Format every line of the listing below as a numbered list, skipping blank lines. Leave out the pictures.

— Working data —
==*==
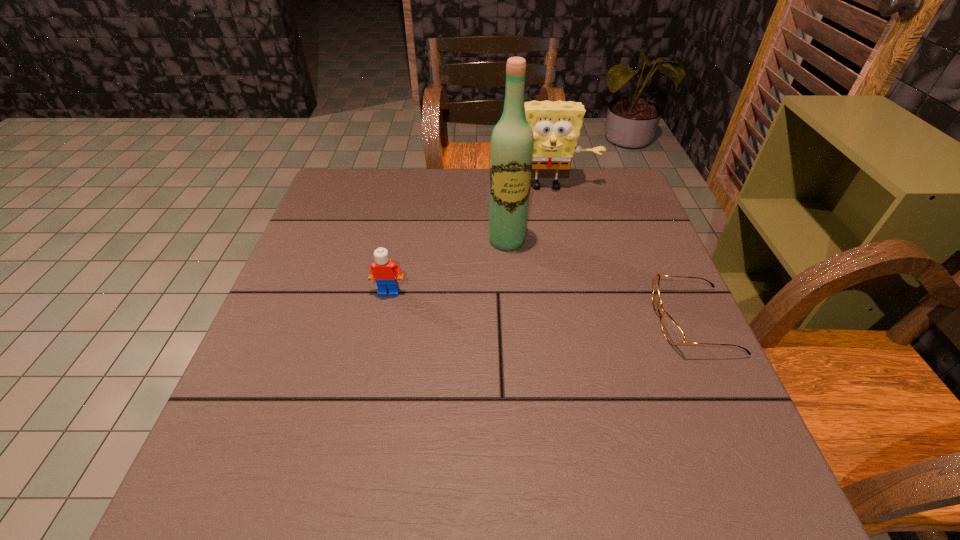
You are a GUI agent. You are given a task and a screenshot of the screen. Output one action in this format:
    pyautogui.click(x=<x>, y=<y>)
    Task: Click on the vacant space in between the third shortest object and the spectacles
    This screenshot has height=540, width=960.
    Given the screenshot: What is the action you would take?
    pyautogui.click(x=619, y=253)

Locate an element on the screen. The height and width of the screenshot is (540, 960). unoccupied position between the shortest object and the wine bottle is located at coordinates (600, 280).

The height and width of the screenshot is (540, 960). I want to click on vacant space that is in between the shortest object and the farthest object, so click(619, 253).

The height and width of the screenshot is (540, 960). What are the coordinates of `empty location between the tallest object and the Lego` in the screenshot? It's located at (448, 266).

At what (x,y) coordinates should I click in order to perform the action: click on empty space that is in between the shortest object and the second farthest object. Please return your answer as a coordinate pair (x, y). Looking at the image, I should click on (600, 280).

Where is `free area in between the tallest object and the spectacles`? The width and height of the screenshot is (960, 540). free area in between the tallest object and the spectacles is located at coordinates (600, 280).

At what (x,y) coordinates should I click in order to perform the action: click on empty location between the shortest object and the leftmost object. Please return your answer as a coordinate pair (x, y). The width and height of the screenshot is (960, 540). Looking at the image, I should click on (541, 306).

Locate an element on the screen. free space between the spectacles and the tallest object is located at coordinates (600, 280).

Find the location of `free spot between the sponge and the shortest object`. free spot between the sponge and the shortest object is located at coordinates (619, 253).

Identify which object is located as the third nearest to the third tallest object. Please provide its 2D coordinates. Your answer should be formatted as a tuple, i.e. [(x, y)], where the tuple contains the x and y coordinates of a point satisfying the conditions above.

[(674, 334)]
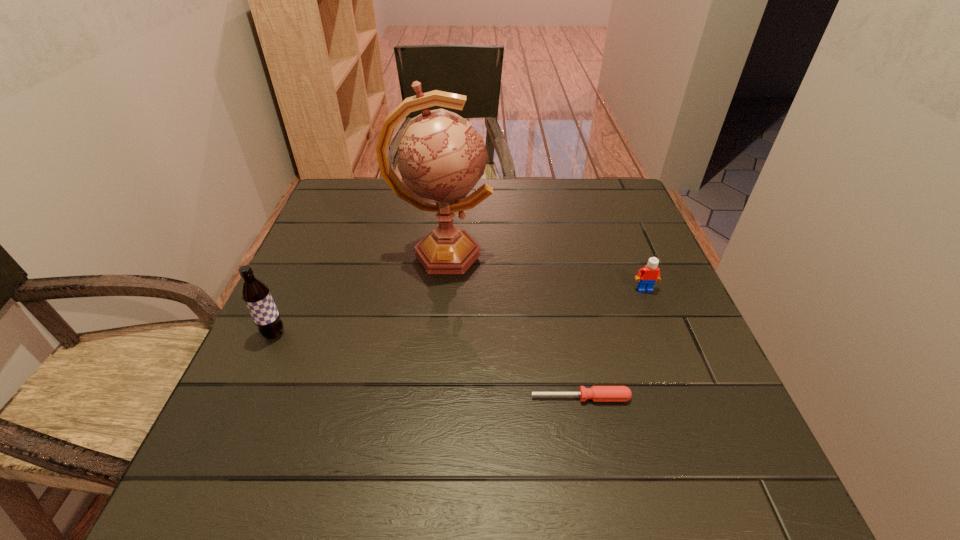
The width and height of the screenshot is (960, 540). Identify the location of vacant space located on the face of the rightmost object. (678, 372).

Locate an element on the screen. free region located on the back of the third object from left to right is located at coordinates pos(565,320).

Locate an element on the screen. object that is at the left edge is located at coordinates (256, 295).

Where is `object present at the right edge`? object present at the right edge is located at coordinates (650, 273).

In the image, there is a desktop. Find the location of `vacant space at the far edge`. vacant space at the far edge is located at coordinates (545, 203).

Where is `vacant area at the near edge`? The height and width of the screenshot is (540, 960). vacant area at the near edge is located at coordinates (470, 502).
==*==
— Result for this task —
1. You are a GUI agent. You are given a task and a screenshot of the screen. Output one action in this format:
2.     pyautogui.click(x=<x>, y=<y>)
3.     Task: Click on the vacant space in between the third shortest object and the spectacles
4.     This screenshot has height=540, width=960.
5.     Given the screenshot: What is the action you would take?
6.     pyautogui.click(x=619, y=253)
7. Locate an element on the screen. The height and width of the screenshot is (540, 960). unoccupied position between the shortest object and the wine bottle is located at coordinates (600, 280).
8. The height and width of the screenshot is (540, 960). I want to click on vacant space that is in between the shortest object and the farthest object, so click(619, 253).
9. The height and width of the screenshot is (540, 960). What are the coordinates of `empty location between the tallest object and the Lego` in the screenshot? It's located at (448, 266).
10. At what (x,y) coordinates should I click in order to perform the action: click on empty space that is in between the shortest object and the second farthest object. Please return your answer as a coordinate pair (x, y). Looking at the image, I should click on (600, 280).
11. Where is `free area in between the tallest object and the spectacles`? The width and height of the screenshot is (960, 540). free area in between the tallest object and the spectacles is located at coordinates (600, 280).
12. At what (x,y) coordinates should I click in order to perform the action: click on empty location between the shortest object and the leftmost object. Please return your answer as a coordinate pair (x, y). The width and height of the screenshot is (960, 540). Looking at the image, I should click on (541, 306).
13. Locate an element on the screen. free space between the spectacles and the tallest object is located at coordinates (600, 280).
14. Find the location of `free spot between the sponge and the shortest object`. free spot between the sponge and the shortest object is located at coordinates (619, 253).
15. Identify which object is located as the third nearest to the third tallest object. Please provide its 2D coordinates. Your answer should be formatted as a tuple, i.e. [(x, y)], where the tuple contains the x and y coordinates of a point satisfying the conditions above.
16. [(674, 334)]
17. The width and height of the screenshot is (960, 540). Identify the location of vacant space located on the face of the rightmost object. (678, 372).
18. Locate an element on the screen. free region located on the back of the third object from left to right is located at coordinates pos(565,320).
19. Locate an element on the screen. object that is at the left edge is located at coordinates (256, 295).
20. Where is `object present at the right edge`? object present at the right edge is located at coordinates (650, 273).
21. In the image, there is a desktop. Find the location of `vacant space at the far edge`. vacant space at the far edge is located at coordinates (545, 203).
22. Where is `vacant area at the near edge`? The height and width of the screenshot is (540, 960). vacant area at the near edge is located at coordinates (470, 502).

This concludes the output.